Examine the entries and show every line in which the word "gelb" is found.

MATERIAL PROVIDED Start Marker

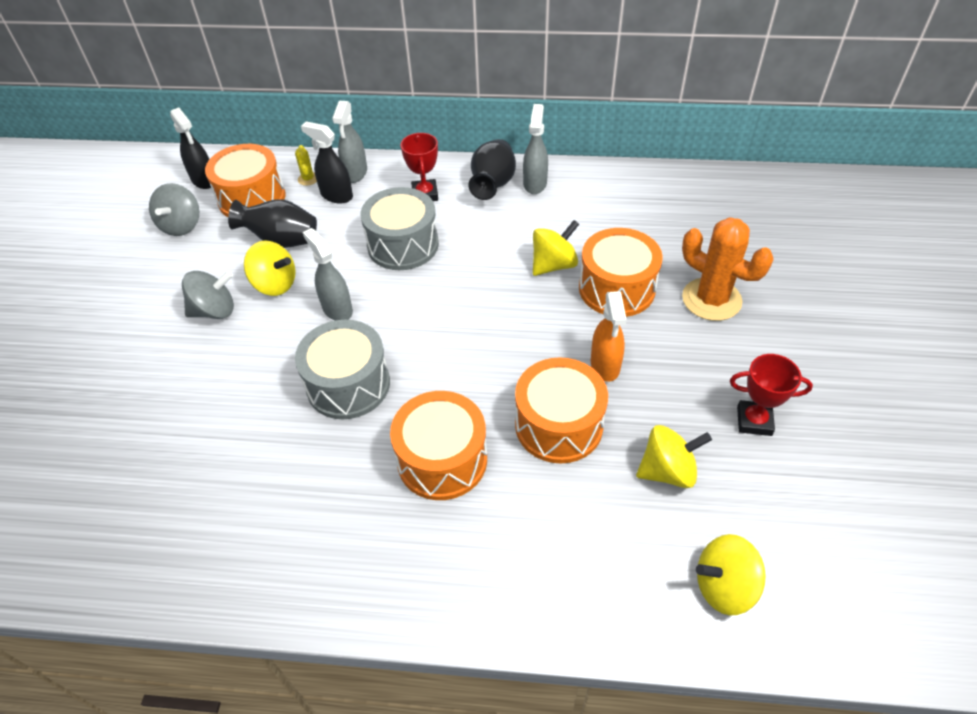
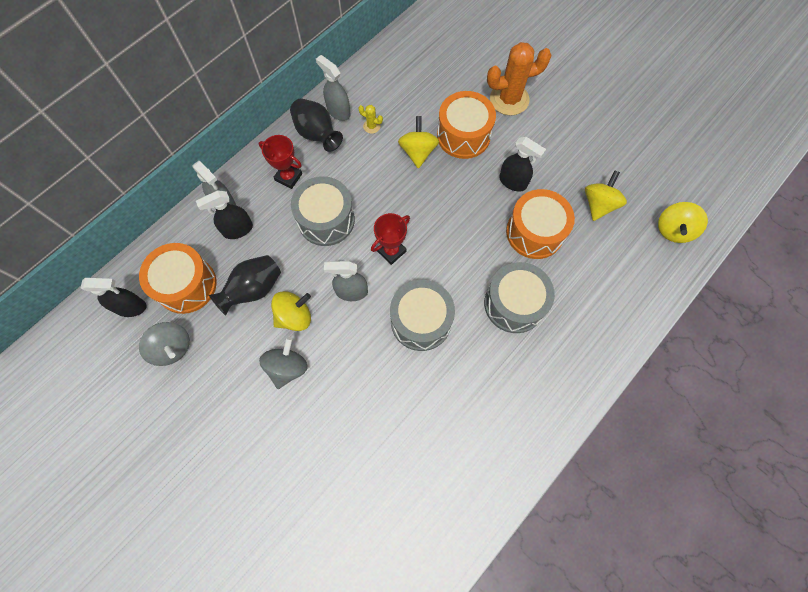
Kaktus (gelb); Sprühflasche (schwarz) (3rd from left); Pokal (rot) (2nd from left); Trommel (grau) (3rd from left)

MATERIAL PROVIDED End Marker
MATERIAL PROVIDED Start Marker

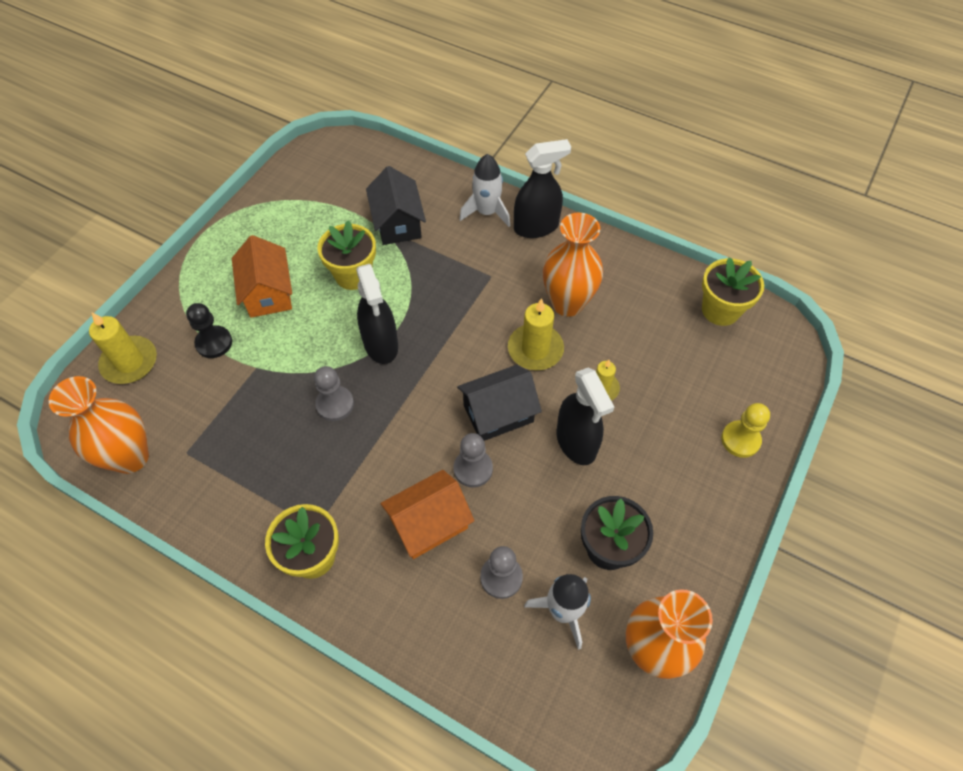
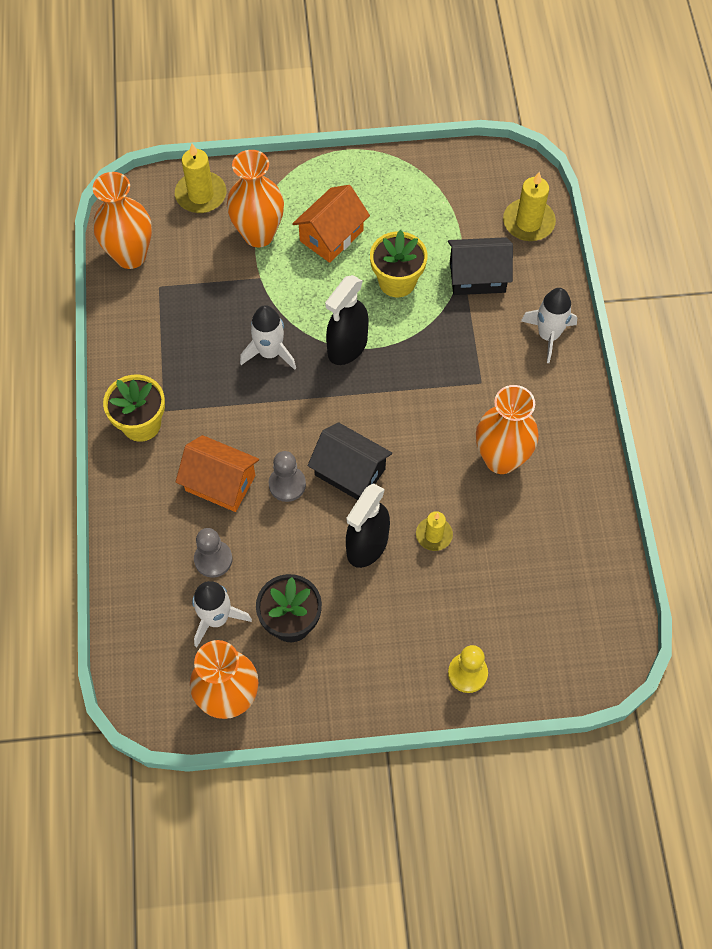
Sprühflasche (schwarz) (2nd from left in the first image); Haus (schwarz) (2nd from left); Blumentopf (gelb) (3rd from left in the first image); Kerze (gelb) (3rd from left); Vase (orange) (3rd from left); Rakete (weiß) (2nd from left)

MATERIAL PROVIDED End Marker
MATERIAL PROVIDED Start Marker

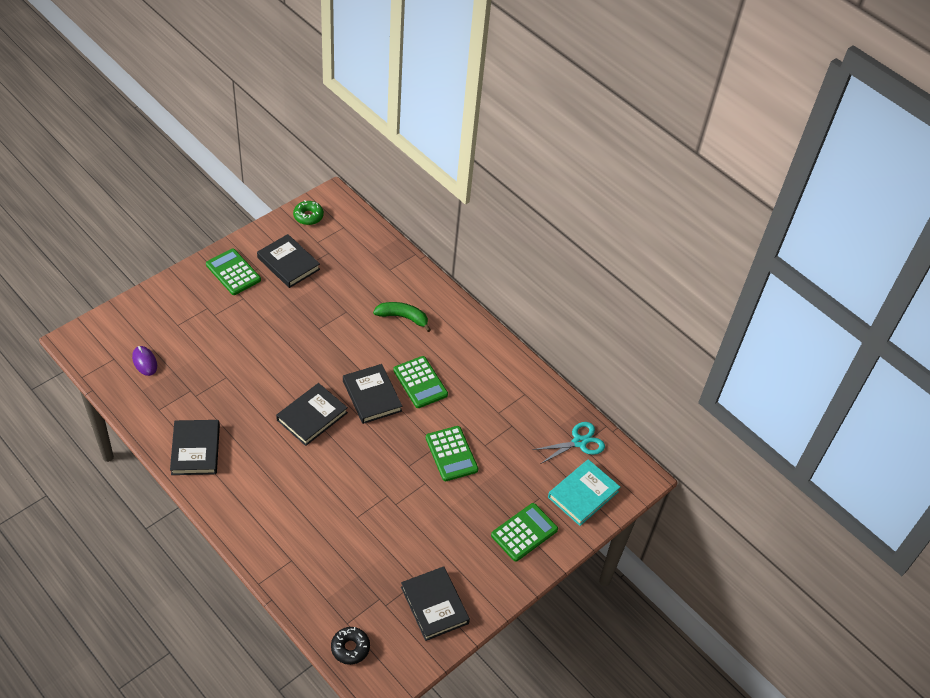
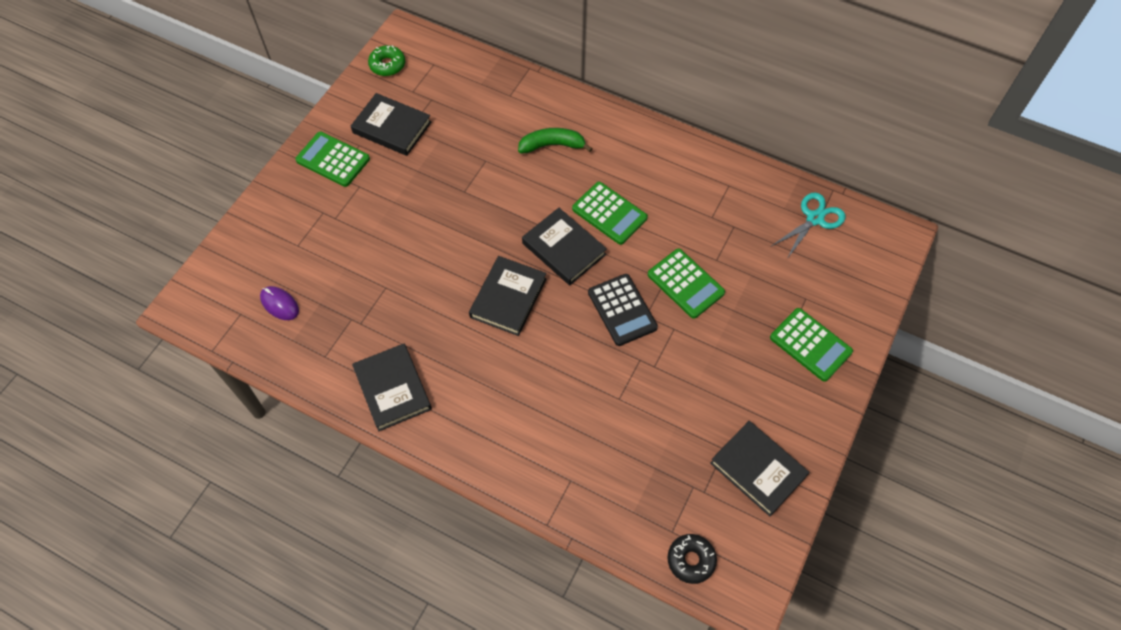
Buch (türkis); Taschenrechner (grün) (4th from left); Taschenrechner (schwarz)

MATERIAL PROVIDED End Marker

▶ **RESPONSE BELOW**
Kaktus (gelb); Sprühflasche (schwarz) (3rd from left); Pokal (rot) (2nd from left); Trommel (grau) (3rd from left)
Sprühflasche (schwarz) (2nd from left in the first image); Haus (schwarz) (2nd from left); Blumentopf (gelb) (3rd from left in the first image); Kerze (gelb) (3rd from left); Vase (orange) (3rd from left); Rakete (weiß) (2nd from left)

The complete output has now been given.